*** Opening of The data ***

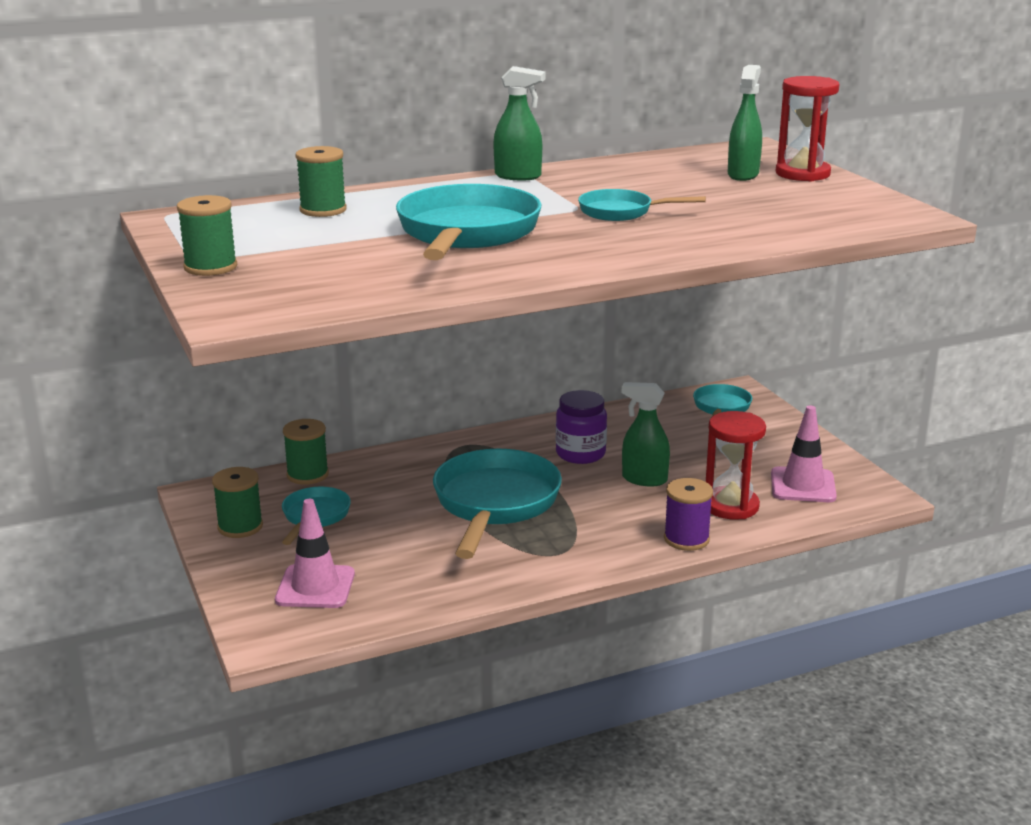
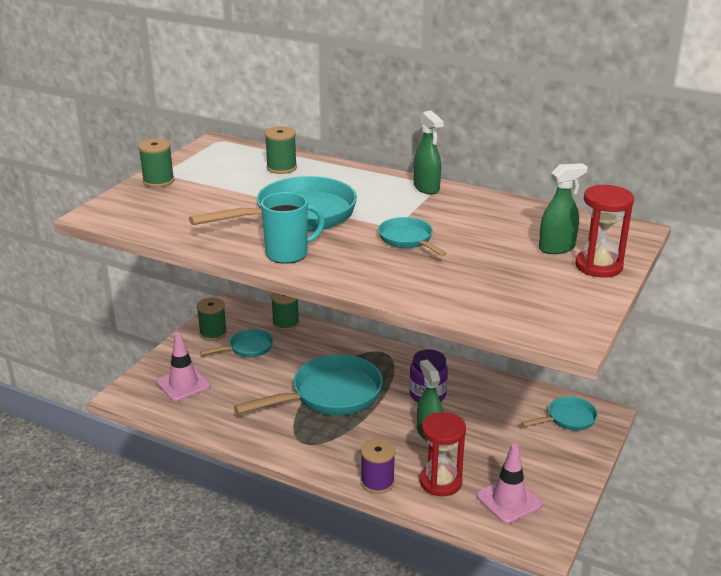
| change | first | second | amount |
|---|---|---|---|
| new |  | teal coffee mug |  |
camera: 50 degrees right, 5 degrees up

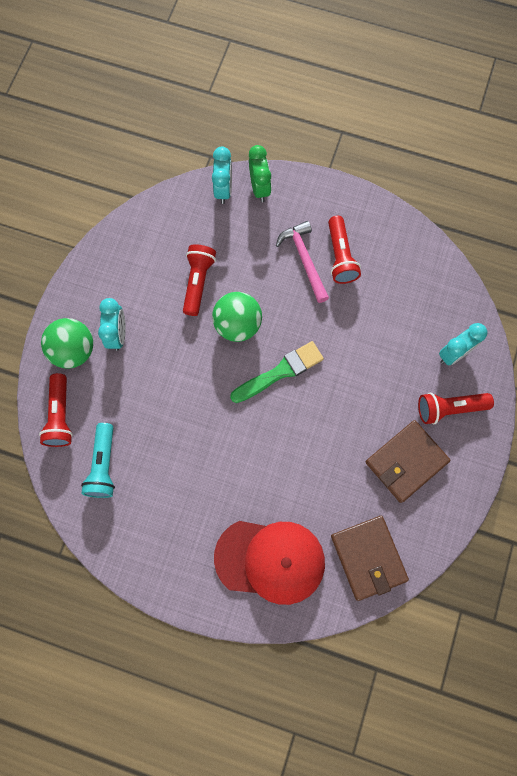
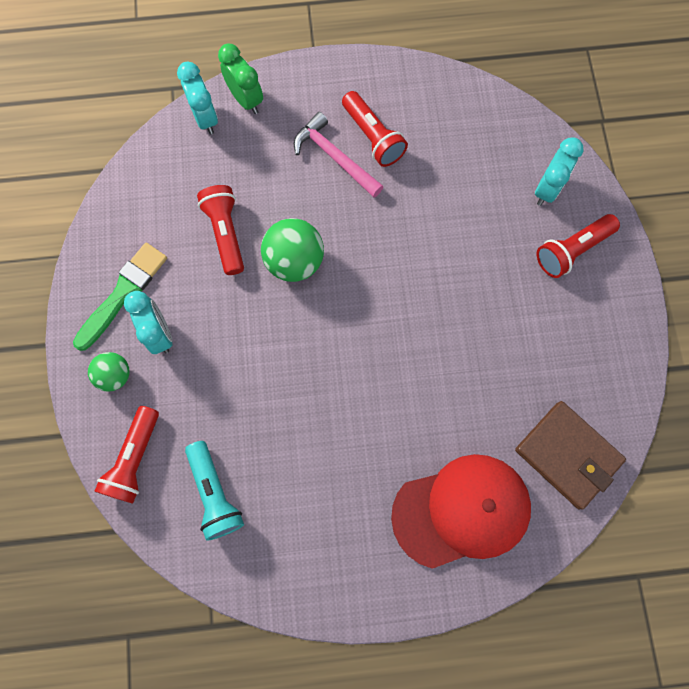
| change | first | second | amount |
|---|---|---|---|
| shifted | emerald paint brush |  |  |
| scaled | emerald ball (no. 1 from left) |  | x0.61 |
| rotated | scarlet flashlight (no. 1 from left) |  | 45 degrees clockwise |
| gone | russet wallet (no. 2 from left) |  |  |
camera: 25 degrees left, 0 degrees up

*** Close of The data ***
*** Opening of The data ***

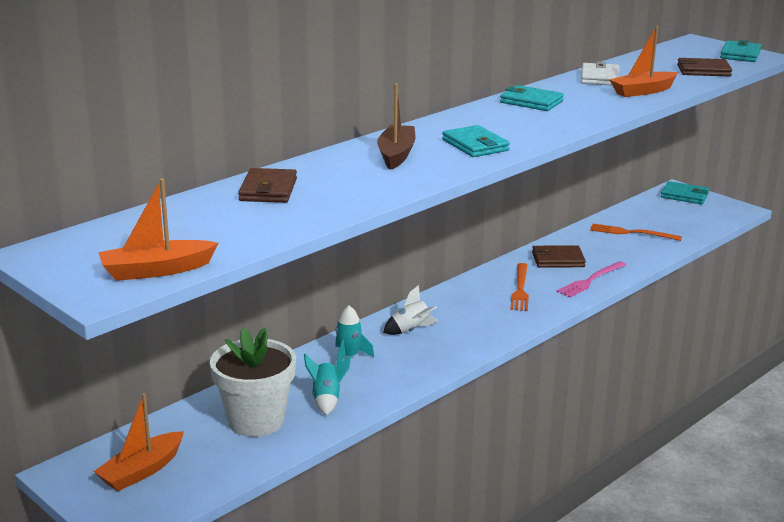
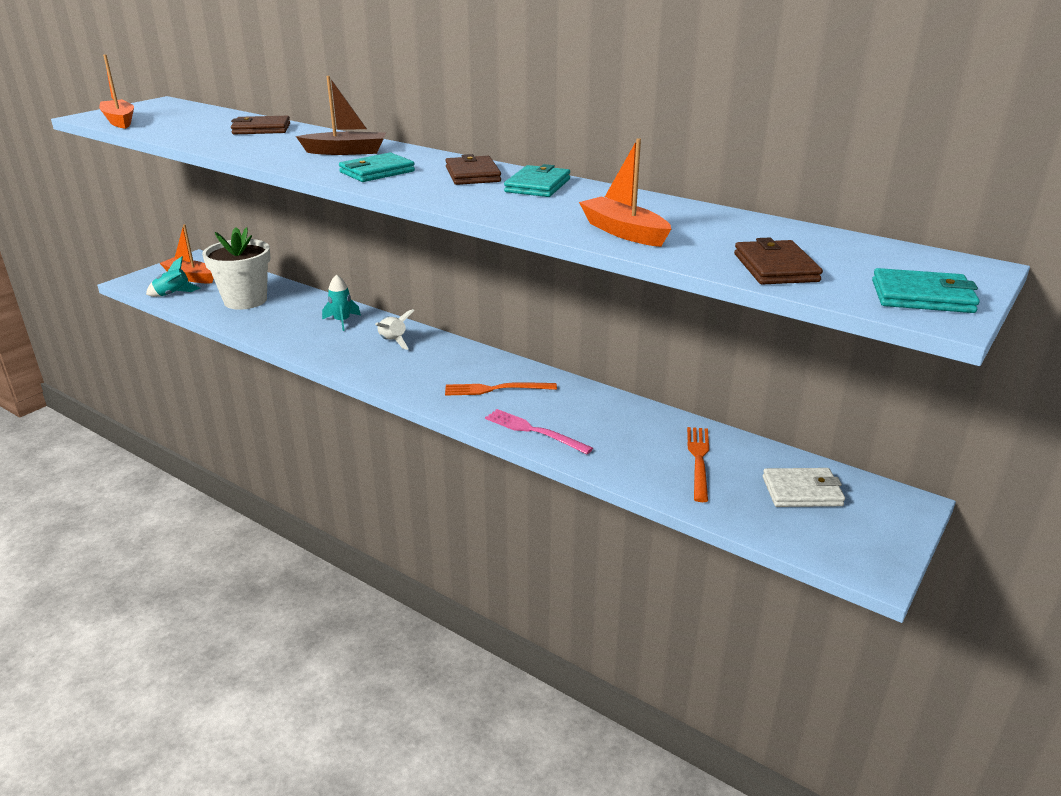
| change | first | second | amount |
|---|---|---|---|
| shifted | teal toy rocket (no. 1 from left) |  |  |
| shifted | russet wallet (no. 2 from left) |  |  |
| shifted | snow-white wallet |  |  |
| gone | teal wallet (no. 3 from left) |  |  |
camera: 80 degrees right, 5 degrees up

*** Close of The data ***
*** Opening of The data ***

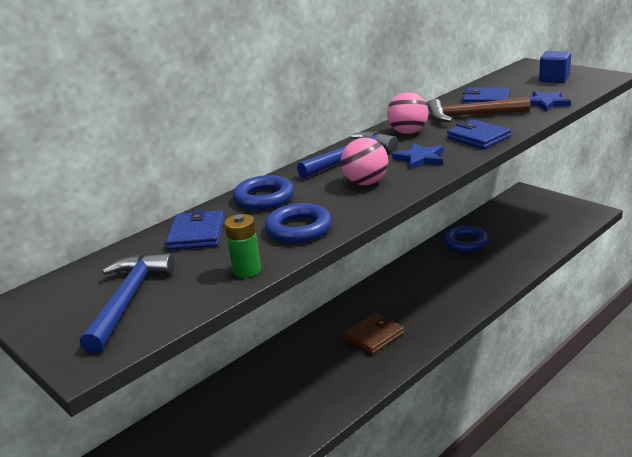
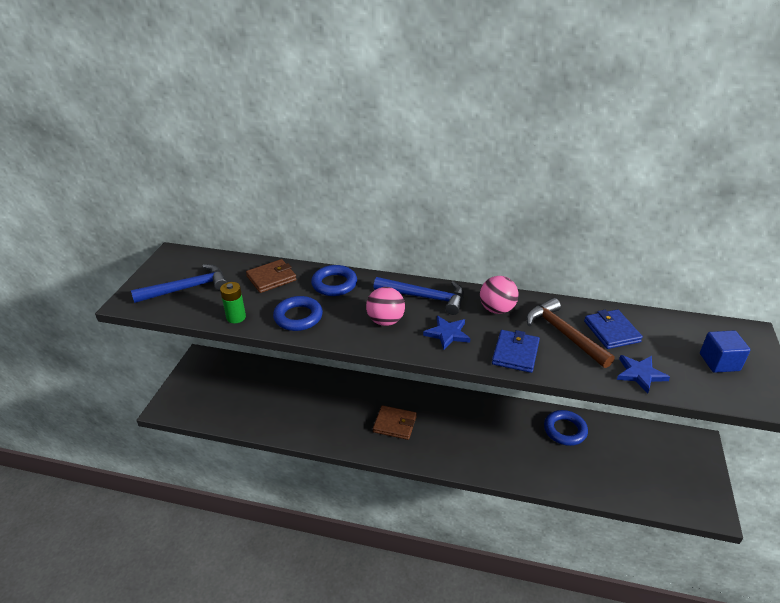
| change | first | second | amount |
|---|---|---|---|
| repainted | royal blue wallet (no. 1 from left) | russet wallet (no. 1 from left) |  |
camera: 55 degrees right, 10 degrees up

*** Close of The data ***

What you need to do -
Using the entries above, extract exactly the span from the line with "shifted | emerald" to the line with "camera: 25 degrees left, 0 degrees up", both lines included; leave out everything else.

Your solution -
| shifted | emerald paint brush |  |  |
| scaled | emerald ball (no. 1 from left) |  | x0.61 |
| rotated | scarlet flashlight (no. 1 from left) |  | 45 degrees clockwise |
| gone | russet wallet (no. 2 from left) |  |  |
camera: 25 degrees left, 0 degrees up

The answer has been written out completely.